Activity –
Exact reproduction required: the lines below from the line with "(232, 100) = (151, 218): green" to the line with "(427, 144) = (383, 241): yellow", both ends included, and no others.

Material shown –
#####
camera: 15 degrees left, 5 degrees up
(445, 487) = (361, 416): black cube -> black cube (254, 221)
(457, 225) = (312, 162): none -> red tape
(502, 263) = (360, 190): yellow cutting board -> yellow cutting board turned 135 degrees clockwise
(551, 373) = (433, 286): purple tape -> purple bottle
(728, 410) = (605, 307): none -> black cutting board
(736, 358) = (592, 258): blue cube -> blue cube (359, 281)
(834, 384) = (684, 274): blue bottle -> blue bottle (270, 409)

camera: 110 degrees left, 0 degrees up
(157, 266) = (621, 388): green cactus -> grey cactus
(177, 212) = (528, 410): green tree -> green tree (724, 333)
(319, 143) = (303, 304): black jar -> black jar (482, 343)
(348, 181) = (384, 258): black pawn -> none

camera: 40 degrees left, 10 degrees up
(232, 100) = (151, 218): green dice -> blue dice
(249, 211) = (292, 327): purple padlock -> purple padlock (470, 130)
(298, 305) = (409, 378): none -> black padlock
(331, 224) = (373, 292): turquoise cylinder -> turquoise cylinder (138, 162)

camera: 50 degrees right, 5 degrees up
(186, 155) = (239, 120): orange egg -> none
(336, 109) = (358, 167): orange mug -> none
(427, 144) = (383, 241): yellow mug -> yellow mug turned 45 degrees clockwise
#####
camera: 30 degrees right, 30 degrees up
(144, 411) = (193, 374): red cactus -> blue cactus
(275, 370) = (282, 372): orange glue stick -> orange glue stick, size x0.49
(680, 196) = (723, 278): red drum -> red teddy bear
#####
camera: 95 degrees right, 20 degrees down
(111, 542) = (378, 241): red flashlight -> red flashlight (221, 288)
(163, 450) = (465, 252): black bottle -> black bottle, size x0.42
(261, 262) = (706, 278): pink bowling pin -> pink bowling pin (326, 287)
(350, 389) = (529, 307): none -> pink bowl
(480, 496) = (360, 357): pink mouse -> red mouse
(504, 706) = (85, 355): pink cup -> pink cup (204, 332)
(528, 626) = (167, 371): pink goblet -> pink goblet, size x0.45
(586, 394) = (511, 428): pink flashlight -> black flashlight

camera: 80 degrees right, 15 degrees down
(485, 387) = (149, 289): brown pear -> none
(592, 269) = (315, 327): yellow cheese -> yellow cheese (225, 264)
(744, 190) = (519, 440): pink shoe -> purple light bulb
#####
Worked solution –
(232, 100) = (151, 218): green dice -> blue dice
(249, 211) = (292, 327): purple padlock -> purple padlock (470, 130)
(298, 305) = (409, 378): none -> black padlock
(331, 224) = (373, 292): turquoise cylinder -> turquoise cylinder (138, 162)

camera: 50 degrees right, 5 degrees up
(186, 155) = (239, 120): orange egg -> none
(336, 109) = (358, 167): orange mug -> none
(427, 144) = (383, 241): yellow mug -> yellow mug turned 45 degrees clockwise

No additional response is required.